* YOUR INSTRUCTIONS *
All lines with the word "yellow" must be pulled from the entries below.

* INPUT DATA *
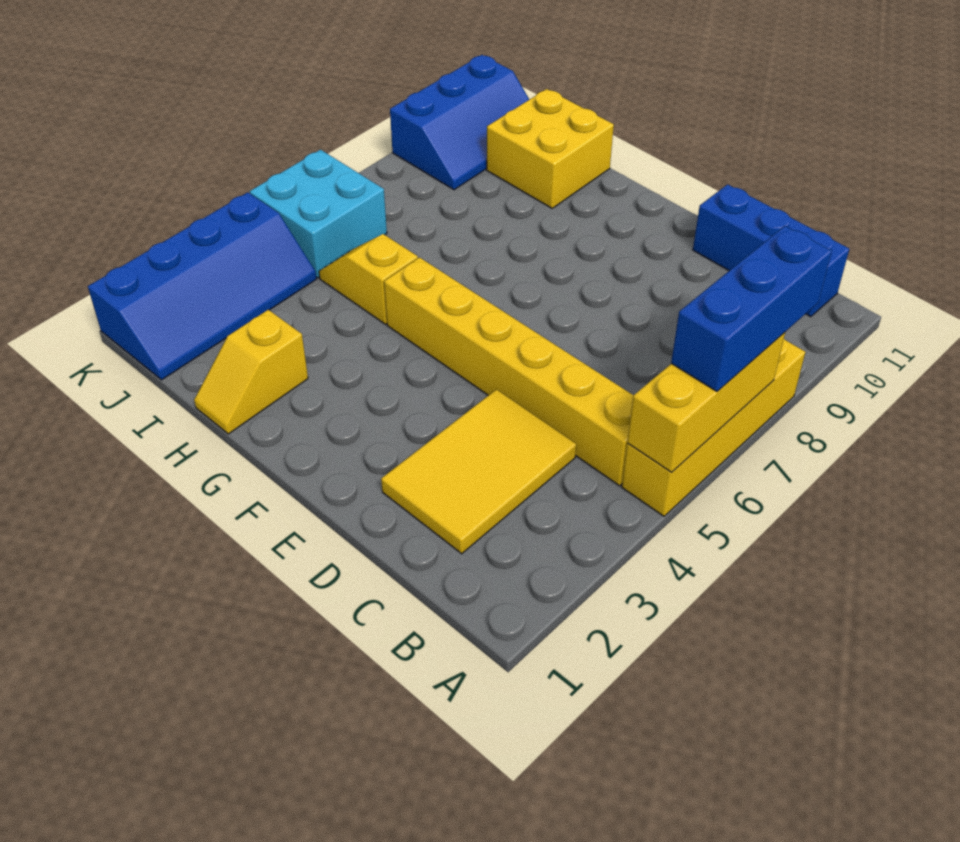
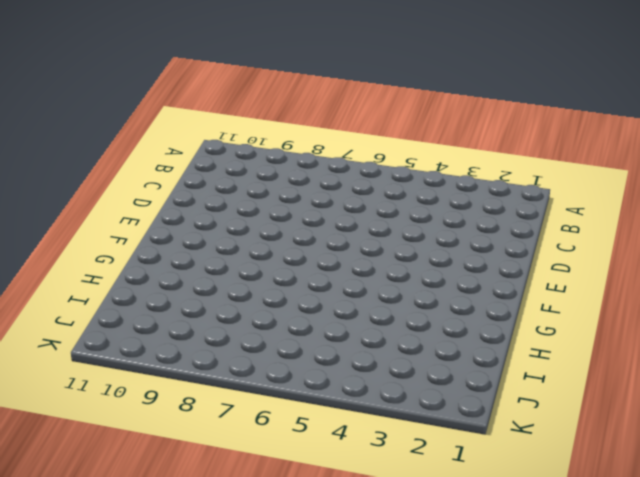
none -> yellow brick A5:A8 level 1
none -> yellow brick B5:G5 level 1
none -> blue brick B11:D11 level 1

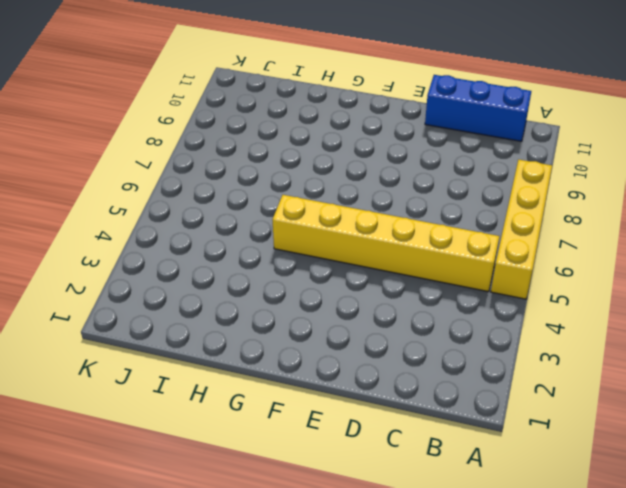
none -> yellow tile C2:D4 level 1
none -> yellow slope H1:H2 level 1 top 2
none -> yellow slope H5:I5 level 1 top H

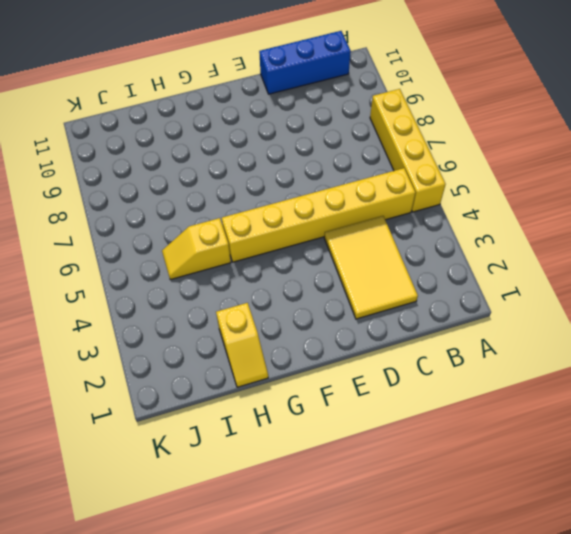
none -> yellow brick H10:I11 level 1
none -> blue slope J1:K4 level 1 top K
none -> cyan brick J5:K6 level 1

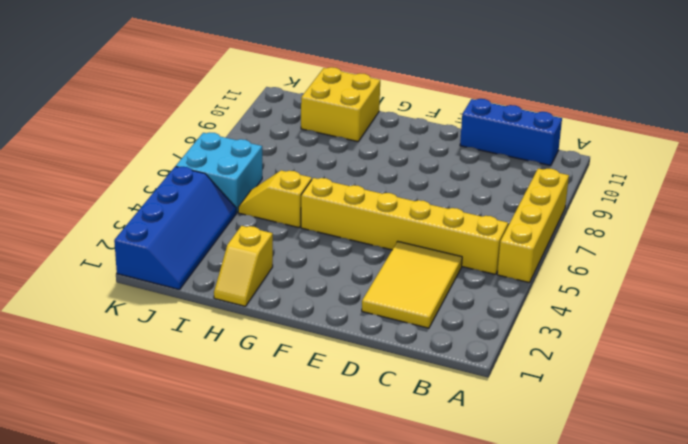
none -> blue slope J9:K11 level 1 top K
none -> yellow brick A5:A7 level 2
none -> blue brick A6:A8 level 3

* EXPECTED ANSWER *
none -> yellow brick A5:A8 level 1
none -> yellow brick B5:G5 level 1
none -> yellow tile C2:D4 level 1
none -> yellow slope H1:H2 level 1 top 2
none -> yellow slope H5:I5 level 1 top H
none -> yellow brick H10:I11 level 1
none -> yellow brick A5:A7 level 2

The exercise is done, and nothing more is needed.